■ **DATASET EXCERPTS**

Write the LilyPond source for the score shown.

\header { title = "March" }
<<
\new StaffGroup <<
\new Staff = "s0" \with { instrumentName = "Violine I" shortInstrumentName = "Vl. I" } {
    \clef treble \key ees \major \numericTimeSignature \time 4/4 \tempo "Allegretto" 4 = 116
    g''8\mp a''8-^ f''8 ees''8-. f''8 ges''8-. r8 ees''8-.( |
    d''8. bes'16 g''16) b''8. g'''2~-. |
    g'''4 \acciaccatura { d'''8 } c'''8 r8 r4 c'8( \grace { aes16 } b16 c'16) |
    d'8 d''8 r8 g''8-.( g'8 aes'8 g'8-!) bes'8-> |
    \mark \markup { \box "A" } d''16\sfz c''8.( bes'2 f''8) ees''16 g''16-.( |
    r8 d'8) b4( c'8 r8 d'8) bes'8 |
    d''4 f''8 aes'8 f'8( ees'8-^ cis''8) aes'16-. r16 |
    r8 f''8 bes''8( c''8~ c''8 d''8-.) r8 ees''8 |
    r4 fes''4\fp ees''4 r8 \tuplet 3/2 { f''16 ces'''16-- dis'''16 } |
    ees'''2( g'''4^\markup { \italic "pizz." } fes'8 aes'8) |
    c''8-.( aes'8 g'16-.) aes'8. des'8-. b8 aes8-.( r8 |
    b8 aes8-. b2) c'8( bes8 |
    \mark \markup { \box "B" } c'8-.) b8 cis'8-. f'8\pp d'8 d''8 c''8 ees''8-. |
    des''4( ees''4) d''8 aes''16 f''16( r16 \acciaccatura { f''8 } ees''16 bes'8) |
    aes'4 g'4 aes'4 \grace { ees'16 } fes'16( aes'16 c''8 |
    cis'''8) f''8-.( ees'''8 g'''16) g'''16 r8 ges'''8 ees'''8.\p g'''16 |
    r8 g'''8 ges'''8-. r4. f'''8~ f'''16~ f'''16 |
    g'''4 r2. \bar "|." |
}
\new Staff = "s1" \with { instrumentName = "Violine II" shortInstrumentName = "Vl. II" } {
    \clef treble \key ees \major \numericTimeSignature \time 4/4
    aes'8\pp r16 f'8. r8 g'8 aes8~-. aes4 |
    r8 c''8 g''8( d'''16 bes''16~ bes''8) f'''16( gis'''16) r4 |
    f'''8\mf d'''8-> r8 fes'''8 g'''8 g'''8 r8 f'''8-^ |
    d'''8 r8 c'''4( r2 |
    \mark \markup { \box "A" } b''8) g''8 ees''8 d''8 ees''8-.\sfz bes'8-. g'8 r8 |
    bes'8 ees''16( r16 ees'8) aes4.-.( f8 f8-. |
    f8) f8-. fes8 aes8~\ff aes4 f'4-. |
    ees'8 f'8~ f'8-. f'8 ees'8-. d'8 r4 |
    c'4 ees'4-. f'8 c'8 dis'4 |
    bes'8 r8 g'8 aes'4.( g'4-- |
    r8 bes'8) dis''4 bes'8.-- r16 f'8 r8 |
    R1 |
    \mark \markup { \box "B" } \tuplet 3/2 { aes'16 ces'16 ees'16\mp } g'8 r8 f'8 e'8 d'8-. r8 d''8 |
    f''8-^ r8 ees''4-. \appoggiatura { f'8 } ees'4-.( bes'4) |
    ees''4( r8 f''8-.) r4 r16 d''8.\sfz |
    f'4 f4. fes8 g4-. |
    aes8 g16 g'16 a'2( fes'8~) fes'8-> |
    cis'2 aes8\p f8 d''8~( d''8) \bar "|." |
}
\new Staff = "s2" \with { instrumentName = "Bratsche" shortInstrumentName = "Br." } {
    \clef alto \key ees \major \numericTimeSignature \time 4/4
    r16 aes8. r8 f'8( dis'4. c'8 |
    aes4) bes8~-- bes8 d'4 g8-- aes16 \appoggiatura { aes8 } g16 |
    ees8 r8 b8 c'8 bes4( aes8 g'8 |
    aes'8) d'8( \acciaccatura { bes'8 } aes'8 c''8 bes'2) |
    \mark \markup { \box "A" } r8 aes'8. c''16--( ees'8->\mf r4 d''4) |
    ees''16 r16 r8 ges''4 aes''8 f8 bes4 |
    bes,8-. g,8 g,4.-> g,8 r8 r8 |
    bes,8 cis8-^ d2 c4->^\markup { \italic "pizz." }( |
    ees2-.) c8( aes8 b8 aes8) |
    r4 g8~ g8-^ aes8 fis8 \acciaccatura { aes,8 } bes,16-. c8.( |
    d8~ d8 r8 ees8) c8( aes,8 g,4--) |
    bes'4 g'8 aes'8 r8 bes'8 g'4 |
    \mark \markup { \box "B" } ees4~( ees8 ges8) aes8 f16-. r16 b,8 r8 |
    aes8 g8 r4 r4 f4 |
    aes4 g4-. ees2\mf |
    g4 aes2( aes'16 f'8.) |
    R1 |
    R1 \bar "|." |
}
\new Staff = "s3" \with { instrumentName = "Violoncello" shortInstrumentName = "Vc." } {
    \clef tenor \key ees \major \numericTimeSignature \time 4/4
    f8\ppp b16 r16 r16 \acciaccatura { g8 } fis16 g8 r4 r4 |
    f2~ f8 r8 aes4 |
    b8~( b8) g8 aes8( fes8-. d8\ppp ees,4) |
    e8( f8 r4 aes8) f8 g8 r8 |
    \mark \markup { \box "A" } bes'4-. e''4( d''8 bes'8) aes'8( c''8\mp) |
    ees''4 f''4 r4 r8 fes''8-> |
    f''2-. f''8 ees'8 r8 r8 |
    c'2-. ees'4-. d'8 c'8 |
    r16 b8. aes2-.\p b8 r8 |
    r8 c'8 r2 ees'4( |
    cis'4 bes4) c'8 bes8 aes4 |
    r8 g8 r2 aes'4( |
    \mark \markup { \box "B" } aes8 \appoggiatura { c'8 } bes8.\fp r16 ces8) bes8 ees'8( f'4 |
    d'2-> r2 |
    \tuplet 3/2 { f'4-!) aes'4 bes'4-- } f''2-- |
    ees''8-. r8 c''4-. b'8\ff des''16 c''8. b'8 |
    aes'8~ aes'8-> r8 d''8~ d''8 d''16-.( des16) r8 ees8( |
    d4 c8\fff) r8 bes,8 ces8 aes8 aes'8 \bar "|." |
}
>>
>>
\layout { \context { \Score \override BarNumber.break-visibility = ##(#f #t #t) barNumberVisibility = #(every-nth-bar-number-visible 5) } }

■ **CHALLENGE**
Locate every line in the items above that contains the word "acciaccatura" and copy each of those lines in full.

■ **FINISHED EXERCISE**
    g'''4 \acciaccatura { d'''8 } c'''8 r8 r4 c'8( \grace { aes16 } b16 c'16) |
    des''4( ees''4) d''8 aes''16 f''16( r16 \acciaccatura { f''8 } ees''16 bes'8) |
    aes'8) d'8( \acciaccatura { bes'8 } aes'8 c''8 bes'2) |
    r4 g8~ g8-^ aes8 fis8 \acciaccatura { aes,8 } bes,16-. c8.( |
    f8\ppp b16 r16 r16 \acciaccatura { g8 } fis16 g8 r4 r4 |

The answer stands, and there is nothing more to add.